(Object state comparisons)

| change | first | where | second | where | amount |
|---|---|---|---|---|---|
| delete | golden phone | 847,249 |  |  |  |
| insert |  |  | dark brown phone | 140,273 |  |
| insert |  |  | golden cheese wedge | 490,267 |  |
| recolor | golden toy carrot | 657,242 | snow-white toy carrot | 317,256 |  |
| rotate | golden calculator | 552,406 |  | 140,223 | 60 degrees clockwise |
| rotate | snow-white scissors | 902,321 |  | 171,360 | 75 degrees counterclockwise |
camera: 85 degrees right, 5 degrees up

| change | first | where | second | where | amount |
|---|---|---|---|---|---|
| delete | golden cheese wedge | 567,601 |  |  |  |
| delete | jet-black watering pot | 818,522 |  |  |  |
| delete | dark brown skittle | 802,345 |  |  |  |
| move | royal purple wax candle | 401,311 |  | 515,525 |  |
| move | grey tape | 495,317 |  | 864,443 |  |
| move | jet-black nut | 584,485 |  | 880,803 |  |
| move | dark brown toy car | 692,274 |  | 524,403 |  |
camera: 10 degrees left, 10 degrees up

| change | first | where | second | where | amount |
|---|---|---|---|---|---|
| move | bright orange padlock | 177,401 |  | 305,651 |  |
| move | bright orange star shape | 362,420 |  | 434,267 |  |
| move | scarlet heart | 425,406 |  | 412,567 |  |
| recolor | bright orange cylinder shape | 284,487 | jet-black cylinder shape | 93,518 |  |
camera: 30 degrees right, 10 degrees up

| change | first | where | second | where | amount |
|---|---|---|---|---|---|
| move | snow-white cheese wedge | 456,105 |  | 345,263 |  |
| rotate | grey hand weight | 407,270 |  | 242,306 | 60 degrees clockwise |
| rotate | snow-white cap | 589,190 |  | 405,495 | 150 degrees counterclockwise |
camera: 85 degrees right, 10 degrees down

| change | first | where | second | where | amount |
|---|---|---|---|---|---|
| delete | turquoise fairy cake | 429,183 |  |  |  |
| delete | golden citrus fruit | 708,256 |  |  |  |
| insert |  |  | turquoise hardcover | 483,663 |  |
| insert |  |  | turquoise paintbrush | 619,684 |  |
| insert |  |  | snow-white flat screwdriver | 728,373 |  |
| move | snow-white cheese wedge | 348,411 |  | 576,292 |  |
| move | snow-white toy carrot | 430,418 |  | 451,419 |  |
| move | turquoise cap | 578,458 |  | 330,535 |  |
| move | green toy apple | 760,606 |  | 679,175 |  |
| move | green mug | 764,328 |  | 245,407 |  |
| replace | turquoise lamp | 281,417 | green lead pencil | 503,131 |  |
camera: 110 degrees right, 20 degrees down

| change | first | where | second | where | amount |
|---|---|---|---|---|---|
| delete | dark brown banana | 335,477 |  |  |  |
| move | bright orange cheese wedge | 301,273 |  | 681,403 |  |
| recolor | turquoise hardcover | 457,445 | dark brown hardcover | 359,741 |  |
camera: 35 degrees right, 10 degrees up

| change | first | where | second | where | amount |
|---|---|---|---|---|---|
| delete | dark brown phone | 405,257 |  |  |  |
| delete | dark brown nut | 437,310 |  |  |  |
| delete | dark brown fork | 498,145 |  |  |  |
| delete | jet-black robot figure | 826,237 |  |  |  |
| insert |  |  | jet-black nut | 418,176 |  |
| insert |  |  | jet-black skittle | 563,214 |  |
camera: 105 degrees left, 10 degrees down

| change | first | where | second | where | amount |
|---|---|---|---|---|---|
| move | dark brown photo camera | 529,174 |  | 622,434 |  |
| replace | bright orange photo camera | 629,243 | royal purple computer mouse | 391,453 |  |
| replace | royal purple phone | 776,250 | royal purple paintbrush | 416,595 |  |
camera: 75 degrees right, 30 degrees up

> EXERCISE DESCRIPTION:
Print all the records exactly as written.

> ANSWER SECTION:
| change | first | where | second | where | amount |
|---|---|---|---|---|---|
| delete | golden phone | 847,249 |  |  |  |
| insert |  |  | dark brown phone | 140,273 |  |
| insert |  |  | golden cheese wedge | 490,267 |  |
| recolor | golden toy carrot | 657,242 | snow-white toy carrot | 317,256 |  |
| rotate | golden calculator | 552,406 |  | 140,223 | 60 degrees clockwise |
| rotate | snow-white scissors | 902,321 |  | 171,360 | 75 degrees counterclockwise |
camera: 85 degrees right, 5 degrees up

| change | first | where | second | where | amount |
|---|---|---|---|---|---|
| delete | golden cheese wedge | 567,601 |  |  |  |
| delete | jet-black watering pot | 818,522 |  |  |  |
| delete | dark brown skittle | 802,345 |  |  |  |
| move | royal purple wax candle | 401,311 |  | 515,525 |  |
| move | grey tape | 495,317 |  | 864,443 |  |
| move | jet-black nut | 584,485 |  | 880,803 |  |
| move | dark brown toy car | 692,274 |  | 524,403 |  |
camera: 10 degrees left, 10 degrees up

| change | first | where | second | where | amount |
|---|---|---|---|---|---|
| move | bright orange padlock | 177,401 |  | 305,651 |  |
| move | bright orange star shape | 362,420 |  | 434,267 |  |
| move | scarlet heart | 425,406 |  | 412,567 |  |
| recolor | bright orange cylinder shape | 284,487 | jet-black cylinder shape | 93,518 |  |
camera: 30 degrees right, 10 degrees up

| change | first | where | second | where | amount |
|---|---|---|---|---|---|
| move | snow-white cheese wedge | 456,105 |  | 345,263 |  |
| rotate | grey hand weight | 407,270 |  | 242,306 | 60 degrees clockwise |
| rotate | snow-white cap | 589,190 |  | 405,495 | 150 degrees counterclockwise |
camera: 85 degrees right, 10 degrees down

| change | first | where | second | where | amount |
|---|---|---|---|---|---|
| delete | turquoise fairy cake | 429,183 |  |  |  |
| delete | golden citrus fruit | 708,256 |  |  |  |
| insert |  |  | turquoise hardcover | 483,663 |  |
| insert |  |  | turquoise paintbrush | 619,684 |  |
| insert |  |  | snow-white flat screwdriver | 728,373 |  |
| move | snow-white cheese wedge | 348,411 |  | 576,292 |  |
| move | snow-white toy carrot | 430,418 |  | 451,419 |  |
| move | turquoise cap | 578,458 |  | 330,535 |  |
| move | green toy apple | 760,606 |  | 679,175 |  |
| move | green mug | 764,328 |  | 245,407 |  |
| replace | turquoise lamp | 281,417 | green lead pencil | 503,131 |  |
camera: 110 degrees right, 20 degrees down

| change | first | where | second | where | amount |
|---|---|---|---|---|---|
| delete | dark brown banana | 335,477 |  |  |  |
| move | bright orange cheese wedge | 301,273 |  | 681,403 |  |
| recolor | turquoise hardcover | 457,445 | dark brown hardcover | 359,741 |  |
camera: 35 degrees right, 10 degrees up

| change | first | where | second | where | amount |
|---|---|---|---|---|---|
| delete | dark brown phone | 405,257 |  |  |  |
| delete | dark brown nut | 437,310 |  |  |  |
| delete | dark brown fork | 498,145 |  |  |  |
| delete | jet-black robot figure | 826,237 |  |  |  |
| insert |  |  | jet-black nut | 418,176 |  |
| insert |  |  | jet-black skittle | 563,214 |  |
camera: 105 degrees left, 10 degrees down

| change | first | where | second | where | amount |
|---|---|---|---|---|---|
| move | dark brown photo camera | 529,174 |  | 622,434 |  |
| replace | bright orange photo camera | 629,243 | royal purple computer mouse | 391,453 |  |
| replace | royal purple phone | 776,250 | royal purple paintbrush | 416,595 |  |
camera: 75 degrees right, 30 degrees up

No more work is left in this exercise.